┌─ PROVIDED INFORMATION
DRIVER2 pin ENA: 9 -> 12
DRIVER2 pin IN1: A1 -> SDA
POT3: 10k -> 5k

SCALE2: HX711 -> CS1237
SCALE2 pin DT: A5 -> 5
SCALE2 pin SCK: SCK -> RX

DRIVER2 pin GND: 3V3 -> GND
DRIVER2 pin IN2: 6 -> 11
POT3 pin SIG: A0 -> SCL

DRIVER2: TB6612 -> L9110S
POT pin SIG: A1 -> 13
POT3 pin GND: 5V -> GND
└─
┌─ PROVIDED INFORMATION
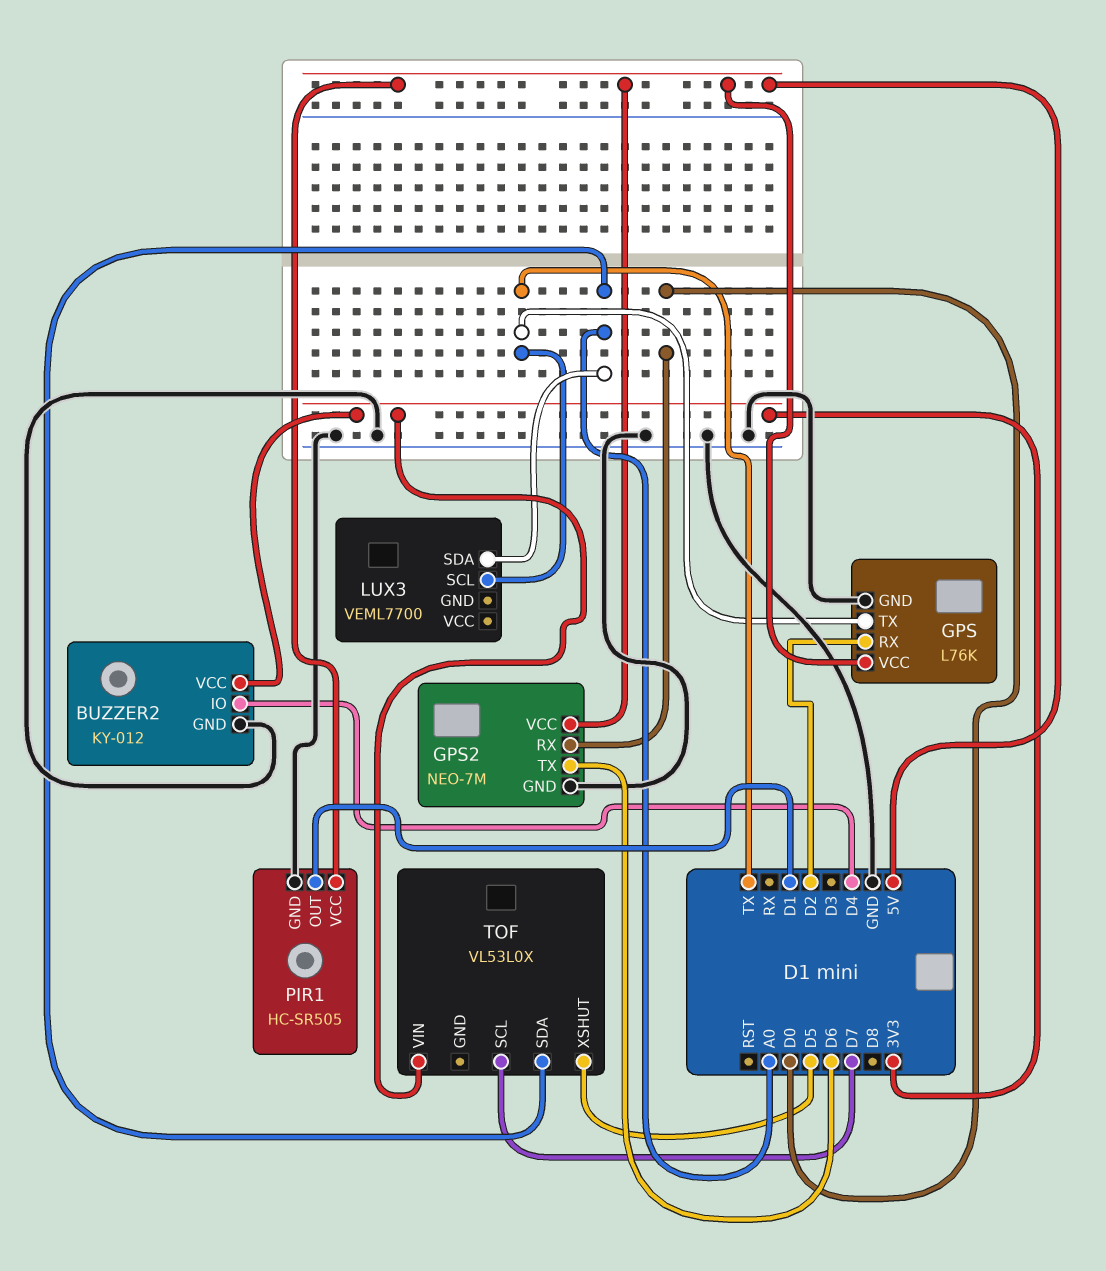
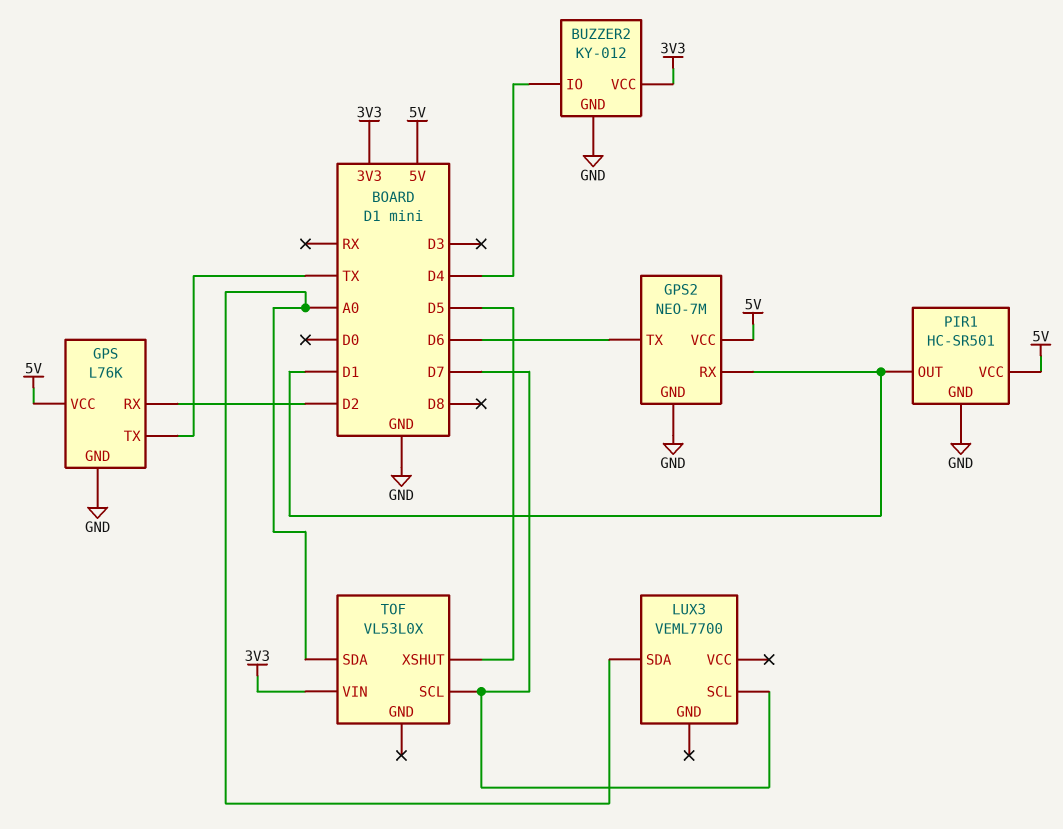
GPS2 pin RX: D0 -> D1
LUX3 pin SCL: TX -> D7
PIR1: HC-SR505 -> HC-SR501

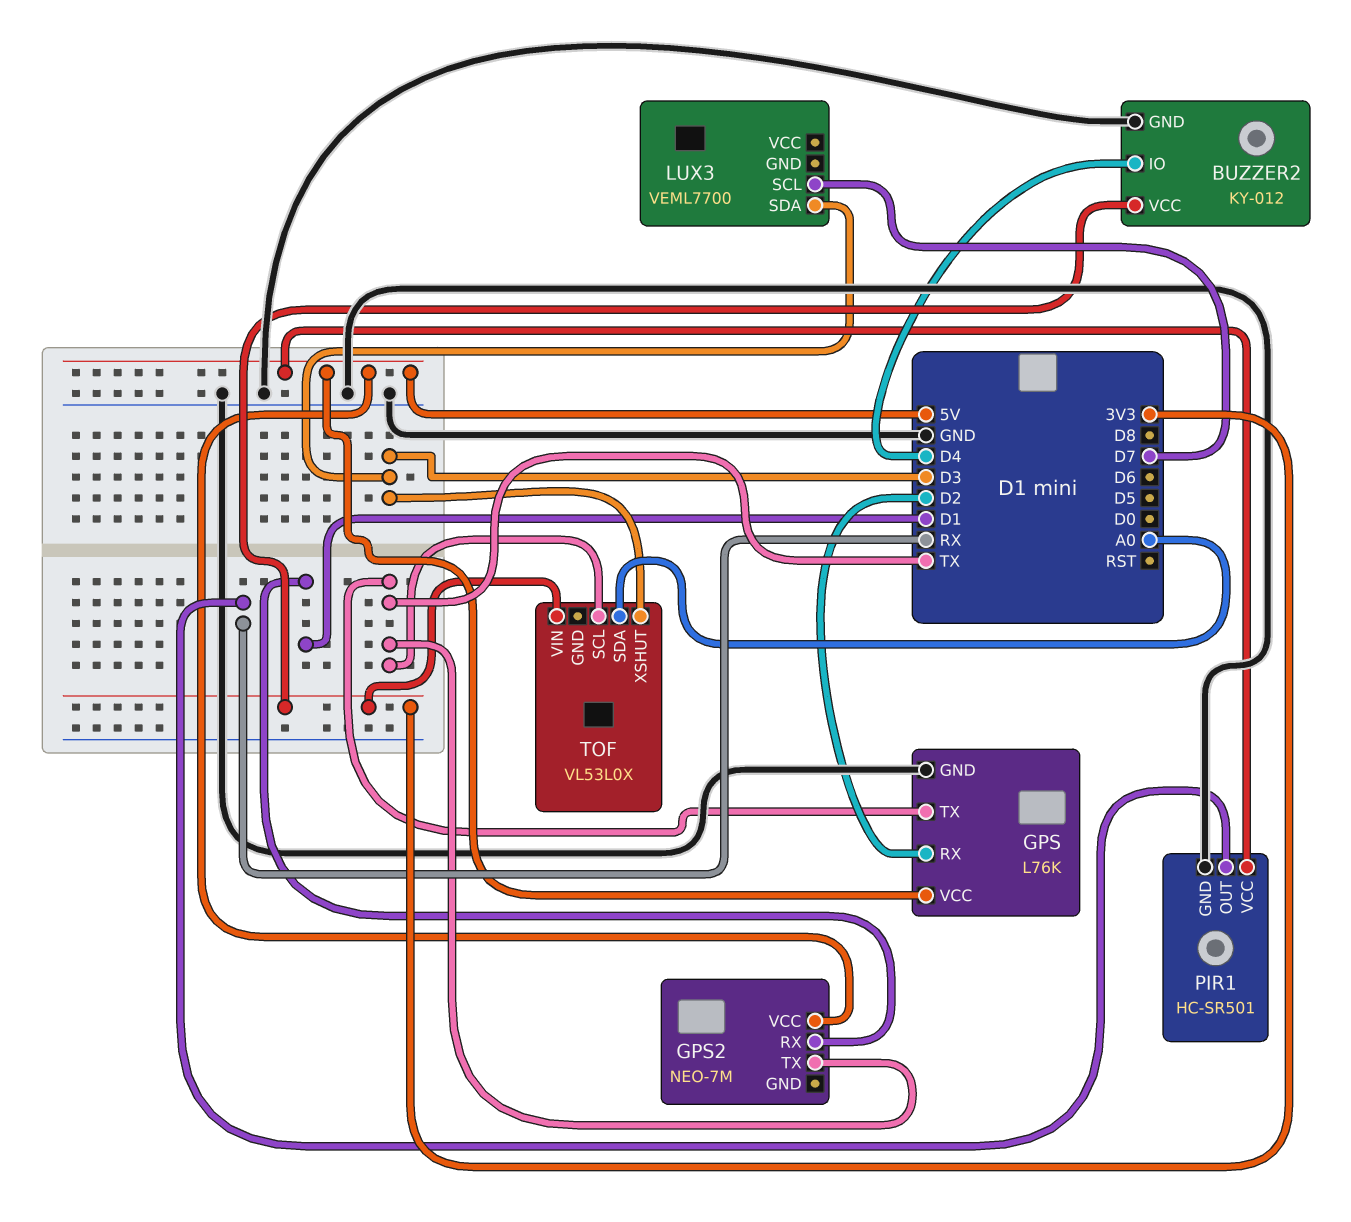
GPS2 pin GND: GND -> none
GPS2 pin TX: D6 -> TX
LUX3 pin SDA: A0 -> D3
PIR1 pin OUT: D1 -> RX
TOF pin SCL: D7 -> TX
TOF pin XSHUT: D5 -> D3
└─
┌─ PROVIDED INFORMATION
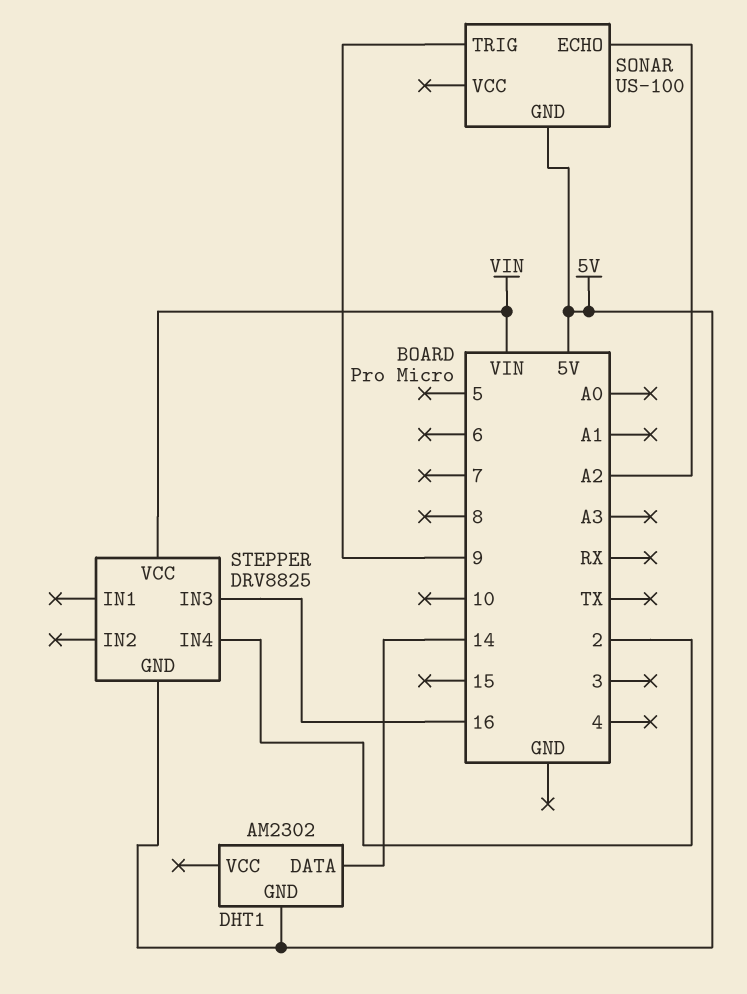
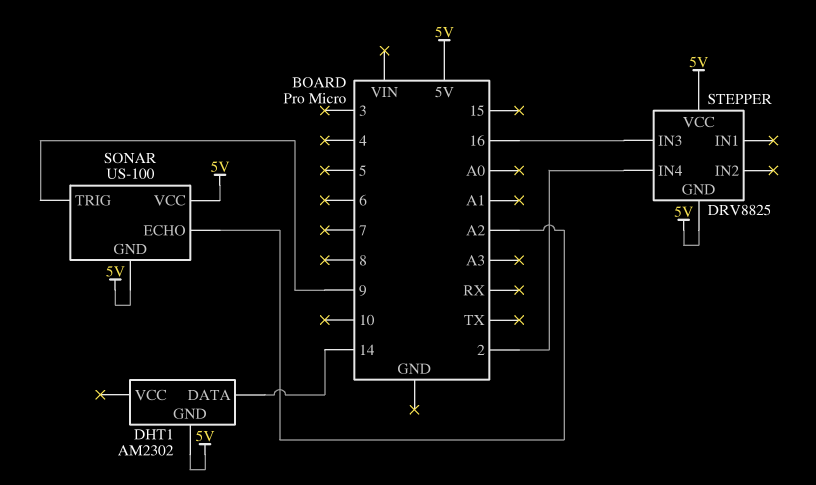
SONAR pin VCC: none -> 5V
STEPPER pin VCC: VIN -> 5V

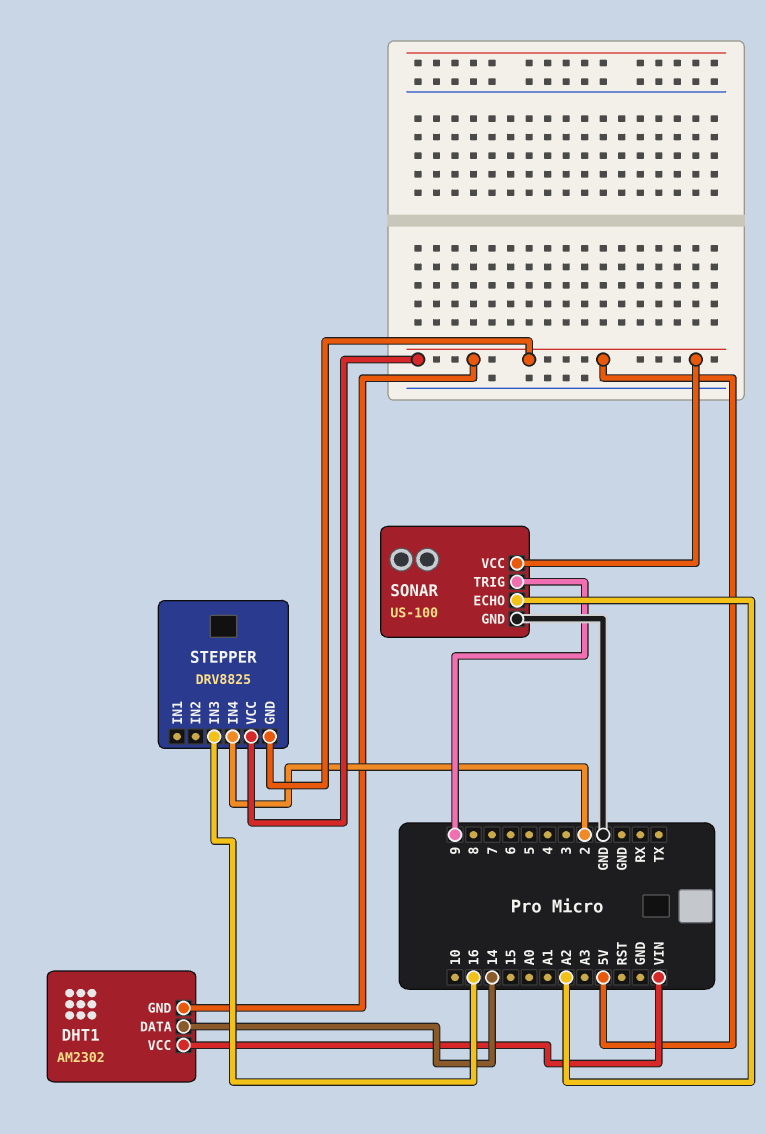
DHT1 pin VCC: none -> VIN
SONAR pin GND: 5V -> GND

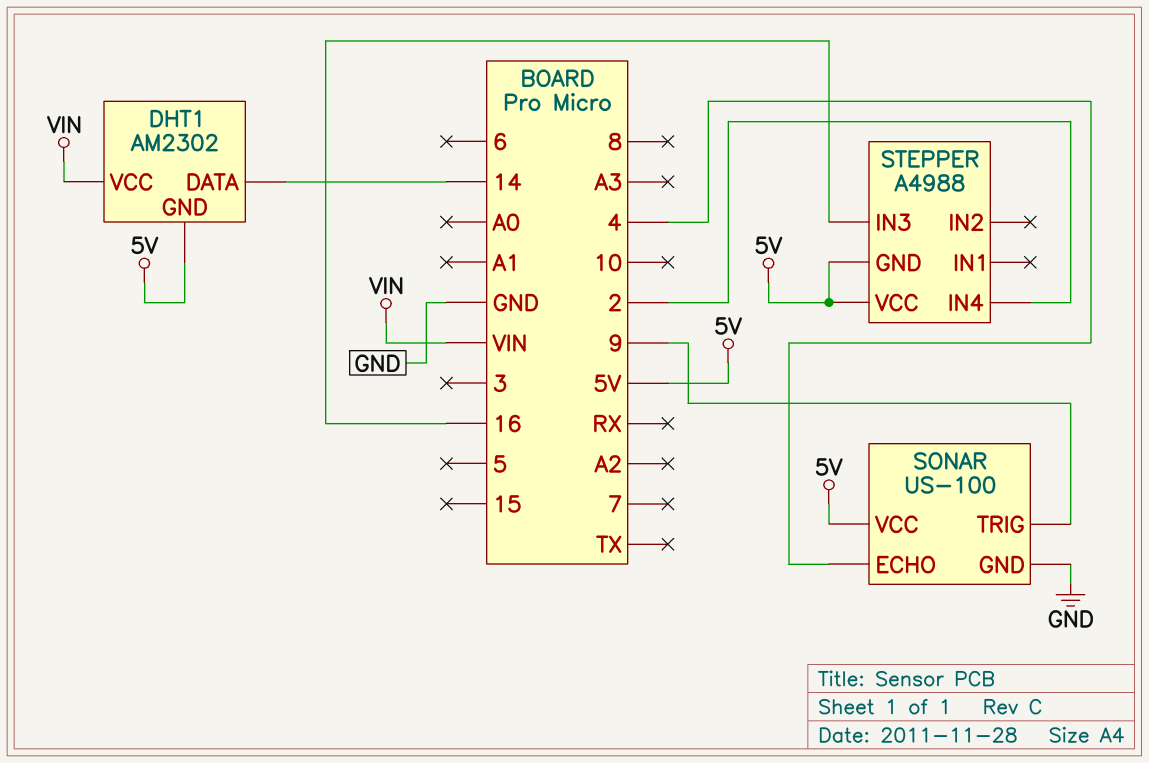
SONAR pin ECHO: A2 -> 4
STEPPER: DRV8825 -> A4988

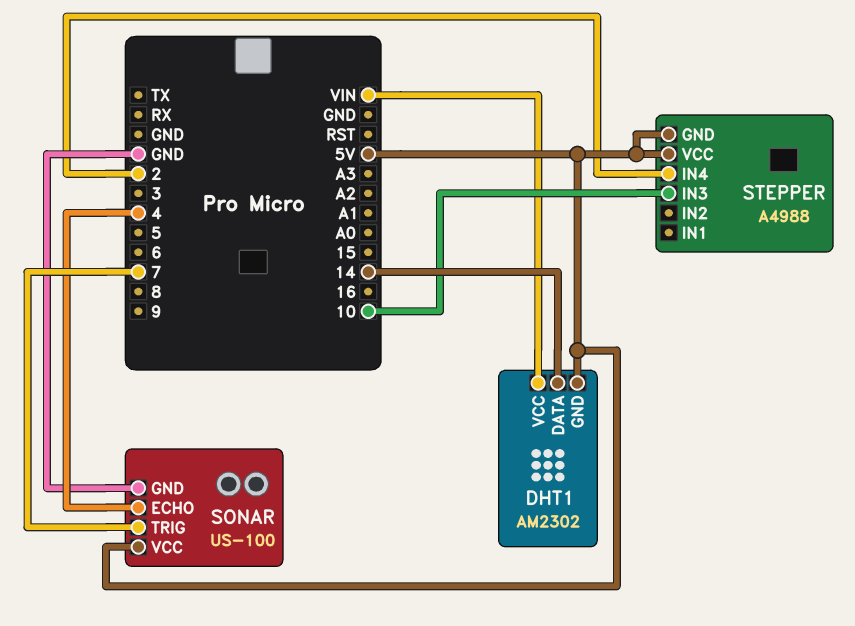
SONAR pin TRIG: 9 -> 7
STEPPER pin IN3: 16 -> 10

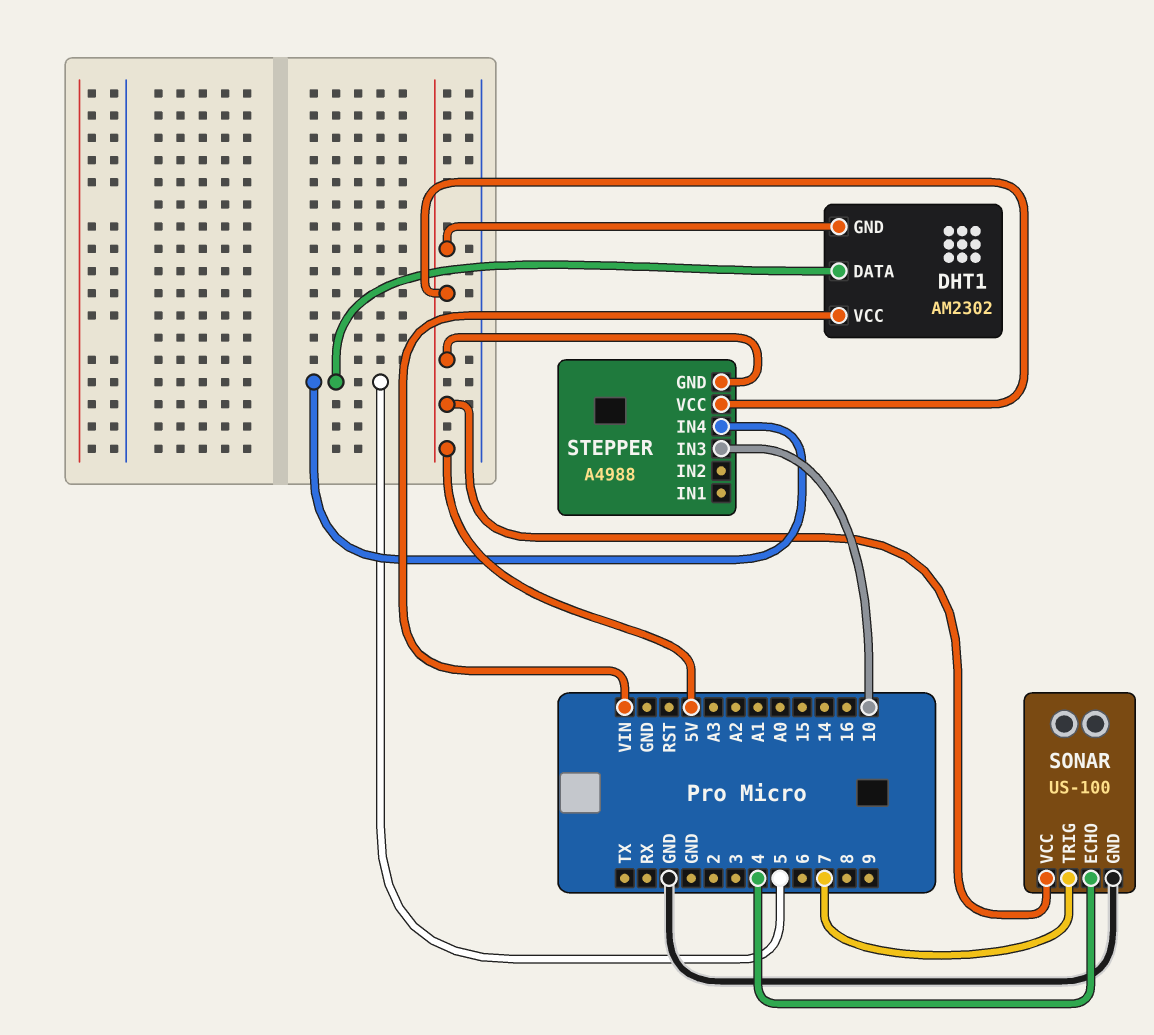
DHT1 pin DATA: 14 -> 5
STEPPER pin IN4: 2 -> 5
└─
• EXERCISE DESCRIPTION: What is the number of lines in these entries that hold "STEPPER"? Reply with the figure alone.

• SOLVED PROBLEM: 4